Task details:
Render all of the rows below as a Markdown table with two columns, No. and Text, giving each row a number and omitting blank lines.
··· Extracted material ···
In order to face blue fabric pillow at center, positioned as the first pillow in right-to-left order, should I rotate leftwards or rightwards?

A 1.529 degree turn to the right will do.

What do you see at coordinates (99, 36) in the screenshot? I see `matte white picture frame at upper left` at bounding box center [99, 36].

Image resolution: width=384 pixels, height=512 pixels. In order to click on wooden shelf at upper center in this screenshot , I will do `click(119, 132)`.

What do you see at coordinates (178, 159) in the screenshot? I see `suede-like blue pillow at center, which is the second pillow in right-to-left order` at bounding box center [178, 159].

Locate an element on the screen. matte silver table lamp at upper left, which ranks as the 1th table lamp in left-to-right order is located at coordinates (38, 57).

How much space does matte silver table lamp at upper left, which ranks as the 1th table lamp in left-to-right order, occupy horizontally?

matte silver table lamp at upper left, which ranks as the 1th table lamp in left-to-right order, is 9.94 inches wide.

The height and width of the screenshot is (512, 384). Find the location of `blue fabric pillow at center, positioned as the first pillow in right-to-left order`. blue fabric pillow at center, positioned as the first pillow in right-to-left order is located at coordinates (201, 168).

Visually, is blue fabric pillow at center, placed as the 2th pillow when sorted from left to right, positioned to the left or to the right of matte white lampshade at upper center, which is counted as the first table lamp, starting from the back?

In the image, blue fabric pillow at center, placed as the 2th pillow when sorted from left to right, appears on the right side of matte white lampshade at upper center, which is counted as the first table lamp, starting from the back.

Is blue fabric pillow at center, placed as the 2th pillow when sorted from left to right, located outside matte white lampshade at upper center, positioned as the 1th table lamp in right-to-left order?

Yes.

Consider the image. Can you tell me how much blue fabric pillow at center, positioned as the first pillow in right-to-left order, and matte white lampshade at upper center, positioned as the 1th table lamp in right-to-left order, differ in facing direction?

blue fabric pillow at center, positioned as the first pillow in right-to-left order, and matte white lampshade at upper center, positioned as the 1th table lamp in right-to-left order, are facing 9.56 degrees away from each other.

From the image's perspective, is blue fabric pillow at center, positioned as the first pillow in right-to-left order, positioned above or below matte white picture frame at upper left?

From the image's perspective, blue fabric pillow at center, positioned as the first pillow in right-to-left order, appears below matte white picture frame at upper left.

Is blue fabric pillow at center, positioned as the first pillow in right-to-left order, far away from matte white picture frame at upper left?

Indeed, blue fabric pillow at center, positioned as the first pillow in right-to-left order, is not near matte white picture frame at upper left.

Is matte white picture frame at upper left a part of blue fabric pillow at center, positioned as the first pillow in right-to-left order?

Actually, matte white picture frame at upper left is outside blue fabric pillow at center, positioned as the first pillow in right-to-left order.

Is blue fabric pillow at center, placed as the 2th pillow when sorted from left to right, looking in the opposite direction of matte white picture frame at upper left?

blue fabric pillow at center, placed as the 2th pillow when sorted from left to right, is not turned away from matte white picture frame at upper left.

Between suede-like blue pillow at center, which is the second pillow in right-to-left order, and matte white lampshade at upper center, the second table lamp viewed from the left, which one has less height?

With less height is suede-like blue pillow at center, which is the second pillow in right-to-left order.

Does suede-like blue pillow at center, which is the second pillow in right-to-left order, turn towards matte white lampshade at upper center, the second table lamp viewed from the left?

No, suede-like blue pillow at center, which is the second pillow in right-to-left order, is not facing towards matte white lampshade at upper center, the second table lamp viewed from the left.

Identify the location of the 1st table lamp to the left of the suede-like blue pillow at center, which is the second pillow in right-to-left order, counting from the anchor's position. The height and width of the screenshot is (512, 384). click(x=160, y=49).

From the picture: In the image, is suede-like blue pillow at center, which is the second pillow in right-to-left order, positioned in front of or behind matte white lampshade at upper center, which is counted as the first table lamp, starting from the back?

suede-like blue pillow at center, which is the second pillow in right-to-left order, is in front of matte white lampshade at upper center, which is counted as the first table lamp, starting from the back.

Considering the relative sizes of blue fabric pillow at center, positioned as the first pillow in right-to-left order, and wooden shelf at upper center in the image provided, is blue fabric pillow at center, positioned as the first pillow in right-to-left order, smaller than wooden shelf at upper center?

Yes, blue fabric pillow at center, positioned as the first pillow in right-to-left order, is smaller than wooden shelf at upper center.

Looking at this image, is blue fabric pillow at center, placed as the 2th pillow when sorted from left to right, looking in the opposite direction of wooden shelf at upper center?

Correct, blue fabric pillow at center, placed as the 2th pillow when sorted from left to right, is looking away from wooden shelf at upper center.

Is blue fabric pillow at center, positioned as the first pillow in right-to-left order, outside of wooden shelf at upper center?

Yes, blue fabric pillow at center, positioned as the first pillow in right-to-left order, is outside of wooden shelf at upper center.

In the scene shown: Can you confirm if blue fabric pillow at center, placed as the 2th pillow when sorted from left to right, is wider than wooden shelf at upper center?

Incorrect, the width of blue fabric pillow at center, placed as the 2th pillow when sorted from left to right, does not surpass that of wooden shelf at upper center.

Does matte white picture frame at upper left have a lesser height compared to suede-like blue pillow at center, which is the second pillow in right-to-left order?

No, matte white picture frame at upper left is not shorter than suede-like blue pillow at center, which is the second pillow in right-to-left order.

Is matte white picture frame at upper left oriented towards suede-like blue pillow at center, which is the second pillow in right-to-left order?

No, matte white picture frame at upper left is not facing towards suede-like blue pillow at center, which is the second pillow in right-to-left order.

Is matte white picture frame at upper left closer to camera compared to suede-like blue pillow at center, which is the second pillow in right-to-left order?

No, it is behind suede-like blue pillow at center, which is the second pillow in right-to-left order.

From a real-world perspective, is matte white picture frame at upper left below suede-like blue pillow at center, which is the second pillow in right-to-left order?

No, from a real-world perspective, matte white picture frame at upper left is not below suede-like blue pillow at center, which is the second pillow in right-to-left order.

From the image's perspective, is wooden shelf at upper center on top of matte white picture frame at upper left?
···
Solved problem:
| No. | Text |
|---|---|
| 1 | In order to face blue fabric pillow at center, positioned as the first pillow in right-to-left order, should I rotate leftwards or rightwards? |
| 2 | A 1.529 degree turn to the right will do. |
| 3 | What do you see at coordinates (99, 36) in the screenshot? I see `matte white picture frame at upper left` at bounding box center [99, 36]. |
| 4 | Image resolution: width=384 pixels, height=512 pixels. In order to click on wooden shelf at upper center in this screenshot , I will do `click(119, 132)`. |
| 5 | What do you see at coordinates (178, 159) in the screenshot? I see `suede-like blue pillow at center, which is the second pillow in right-to-left order` at bounding box center [178, 159]. |
| 6 | Locate an element on the screen. matte silver table lamp at upper left, which ranks as the 1th table lamp in left-to-right order is located at coordinates (38, 57). |
| 7 | How much space does matte silver table lamp at upper left, which ranks as the 1th table lamp in left-to-right order, occupy horizontally? |
| 8 | matte silver table lamp at upper left, which ranks as the 1th table lamp in left-to-right order, is 9.94 inches wide. |
| 9 | The height and width of the screenshot is (512, 384). Find the location of `blue fabric pillow at center, positioned as the first pillow in right-to-left order`. blue fabric pillow at center, positioned as the first pillow in right-to-left order is located at coordinates (201, 168). |
| 10 | Visually, is blue fabric pillow at center, placed as the 2th pillow when sorted from left to right, positioned to the left or to the right of matte white lampshade at upper center, which is counted as the first table lamp, starting from the back? |
| 11 | In the image, blue fabric pillow at center, placed as the 2th pillow when sorted from left to right, appears on the right side of matte white lampshade at upper center, which is counted as the first table lamp, starting from the back. |
| 12 | Is blue fabric pillow at center, placed as the 2th pillow when sorted from left to right, located outside matte white lampshade at upper center, positioned as the 1th table lamp in right-to-left order? |
| 13 | Yes. |
| 14 | Consider the image. Can you tell me how much blue fabric pillow at center, positioned as the first pillow in right-to-left order, and matte white lampshade at upper center, positioned as the 1th table lamp in right-to-left order, differ in facing direction? |
| 15 | blue fabric pillow at center, positioned as the first pillow in right-to-left order, and matte white lampshade at upper center, positioned as the 1th table lamp in right-to-left order, are facing 9.56 degrees away from each other. |
| 16 | From the image's perspective, is blue fabric pillow at center, positioned as the first pillow in right-to-left order, positioned above or below matte white picture frame at upper left? |
| 17 | From the image's perspective, blue fabric pillow at center, positioned as the first pillow in right-to-left order, appears below matte white picture frame at upper left. |
| 18 | Is blue fabric pillow at center, positioned as the first pillow in right-to-left order, far away from matte white picture frame at upper left? |
| 19 | Indeed, blue fabric pillow at center, positioned as the first pillow in right-to-left order, is not near matte white picture frame at upper left. |
| 20 | Is matte white picture frame at upper left a part of blue fabric pillow at center, positioned as the first pillow in right-to-left order? |
| 21 | Actually, matte white picture frame at upper left is outside blue fabric pillow at center, positioned as the first pillow in right-to-left order. |
| 22 | Is blue fabric pillow at center, placed as the 2th pillow when sorted from left to right, looking in the opposite direction of matte white picture frame at upper left? |
| 23 | blue fabric pillow at center, placed as the 2th pillow when sorted from left to right, is not turned away from matte white picture frame at upper left. |
| 24 | Between suede-like blue pillow at center, which is the second pillow in right-to-left order, and matte white lampshade at upper center, the second table lamp viewed from the left, which one has less height? |
| 25 | With less height is suede-like blue pillow at center, which is the second pillow in right-to-left order. |
| 26 | Does suede-like blue pillow at center, which is the second pillow in right-to-left order, turn towards matte white lampshade at upper center, the second table lamp viewed from the left? |
| 27 | No, suede-like blue pillow at center, which is the second pillow in right-to-left order, is not facing towards matte white lampshade at upper center, the second table lamp viewed from the left. |
| 28 | Identify the location of the 1st table lamp to the left of the suede-like blue pillow at center, which is the second pillow in right-to-left order, counting from the anchor's position. The height and width of the screenshot is (512, 384). click(x=160, y=49). |
| 29 | From the picture: In the image, is suede-like blue pillow at center, which is the second pillow in right-to-left order, positioned in front of or behind matte white lampshade at upper center, which is counted as the first table lamp, starting from the back? |
| 30 | suede-like blue pillow at center, which is the second pillow in right-to-left order, is in front of matte white lampshade at upper center, which is counted as the first table lamp, starting from the back. |
| 31 | Considering the relative sizes of blue fabric pillow at center, positioned as the first pillow in right-to-left order, and wooden shelf at upper center in the image provided, is blue fabric pillow at center, positioned as the first pillow in right-to-left order, smaller than wooden shelf at upper center? |
| 32 | Yes, blue fabric pillow at center, positioned as the first pillow in right-to-left order, is smaller than wooden shelf at upper center. |
| 33 | Looking at this image, is blue fabric pillow at center, placed as the 2th pillow when sorted from left to right, looking in the opposite direction of wooden shelf at upper center? |
| 34 | Correct, blue fabric pillow at center, placed as the 2th pillow when sorted from left to right, is looking away from wooden shelf at upper center. |
| 35 | Is blue fabric pillow at center, positioned as the first pillow in right-to-left order, outside of wooden shelf at upper center? |
| 36 | Yes, blue fabric pillow at center, positioned as the first pillow in right-to-left order, is outside of wooden shelf at upper center. |
| 37 | In the scene shown: Can you confirm if blue fabric pillow at center, placed as the 2th pillow when sorted from left to right, is wider than wooden shelf at upper center? |
| 38 | Incorrect, the width of blue fabric pillow at center, placed as the 2th pillow when sorted from left to right, does not surpass that of wooden shelf at upper center. |
| 39 | Does matte white picture frame at upper left have a lesser height compared to suede-like blue pillow at center, which is the second pillow in right-to-left order? |
| 40 | No, matte white picture frame at upper left is not shorter than suede-like blue pillow at center, which is the second pillow in right-to-left order. |
| 41 | Is matte white picture frame at upper left oriented towards suede-like blue pillow at center, which is the second pillow in right-to-left order? |
| 42 | No, matte white picture frame at upper left is not facing towards suede-like blue pillow at center, which is the second pillow in right-to-left order. |
| 43 | Is matte white picture frame at upper left closer to camera compared to suede-like blue pillow at center, which is the second pillow in right-to-left order? |
| 44 | No, it is behind suede-like blue pillow at center, which is the second pillow in right-to-left order. |
| 45 | From a real-world perspective, is matte white picture frame at upper left below suede-like blue pillow at center, which is the second pillow in right-to-left order? |
| 46 | No, from a real-world perspective, matte white picture frame at upper left is not below suede-like blue pillow at center, which is the second pillow in right-to-left order. |
| 47 | From the image's perspective, is wooden shelf at upper center on top of matte white picture frame at upper left? |